__GOAL OF THE EXERCISE__
Write out every entry precisely as given, leaving the pictures out.

__DATASET CONTENT__
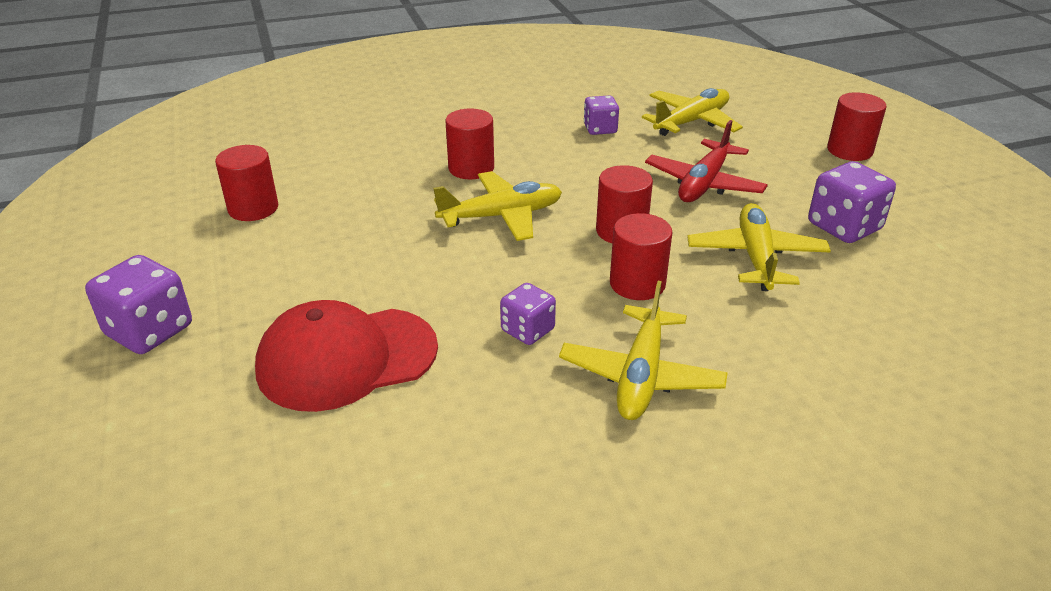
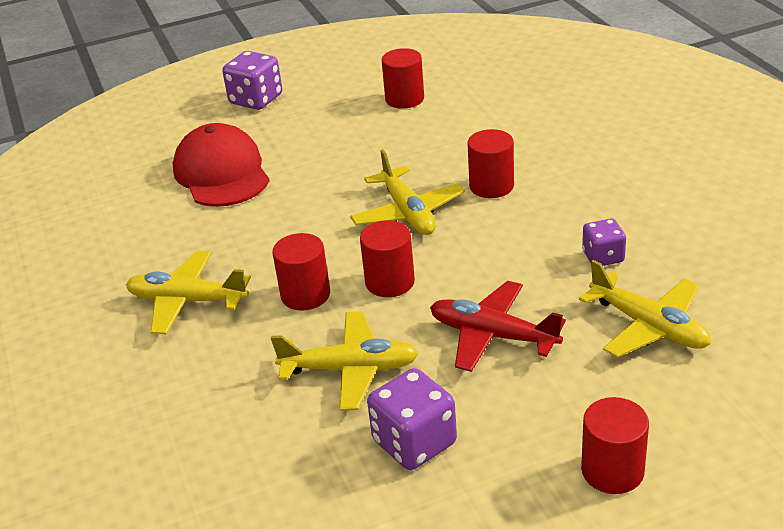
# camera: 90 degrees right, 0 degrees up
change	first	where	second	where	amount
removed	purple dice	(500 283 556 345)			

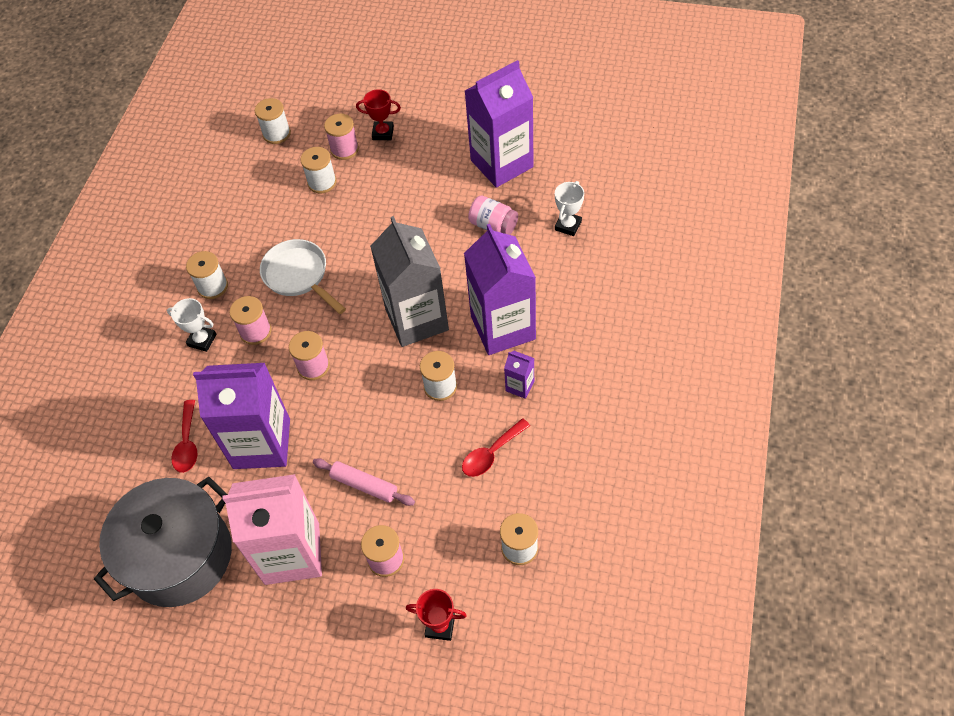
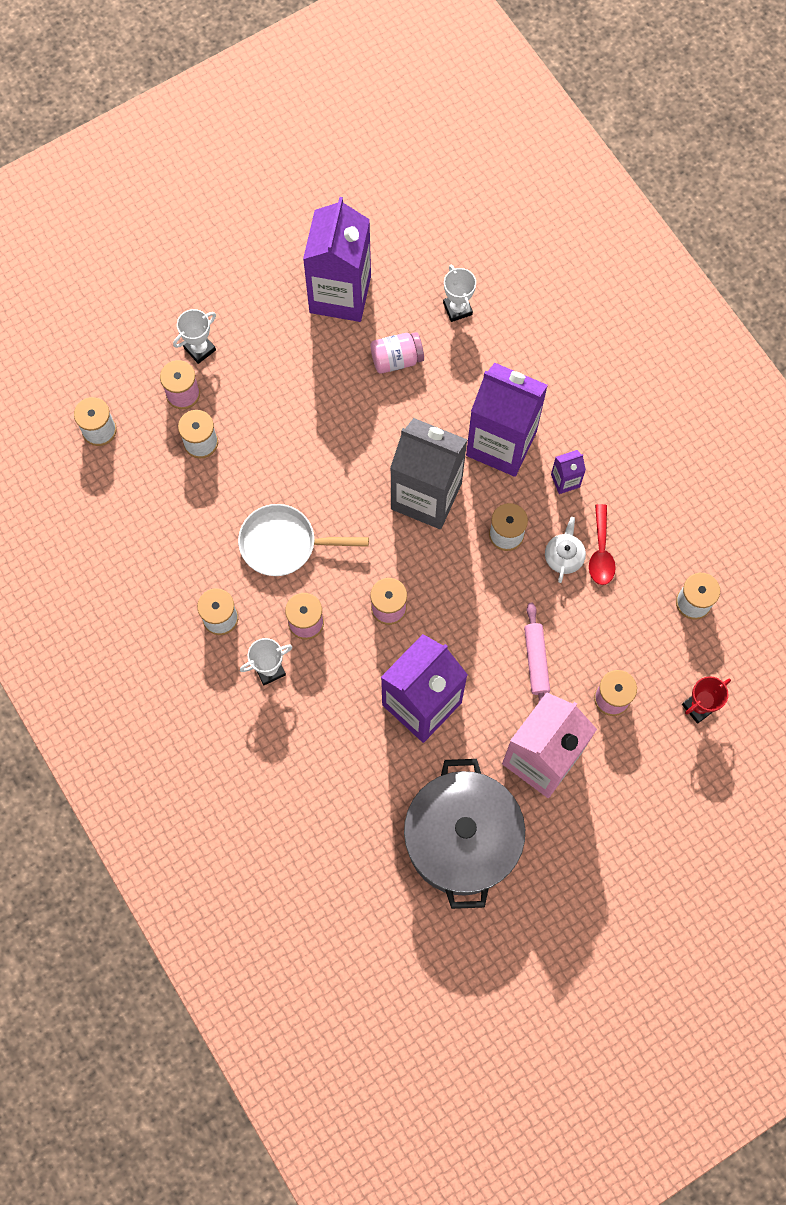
# camera: 50 degrees left, 15 degrees up
change	first	where	second	where	amount
removed	red spoon	(172 400 198 473)			
turned	pink rolling pin	(313 458 415 506)		(524 603 550 703)	75 degrees counterclockwise
recoloured	red trophy	(356 89 401 140)	white trophy	(173 309 216 364)	
added			white teapot	(545 517 586 583)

__RESULT OF THE EXERCISE__
# camera: 90 degrees right, 0 degrees up
change	first	where	second	where	amount
removed	purple dice	(500 283 556 345)			

# camera: 50 degrees left, 15 degrees up
change	first	where	second	where	amount
removed	red spoon	(172 400 198 473)			
turned	pink rolling pin	(313 458 415 506)		(524 603 550 703)	75 degrees counterclockwise
recoloured	red trophy	(356 89 401 140)	white trophy	(173 309 216 364)	
added			white teapot	(545 517 586 583)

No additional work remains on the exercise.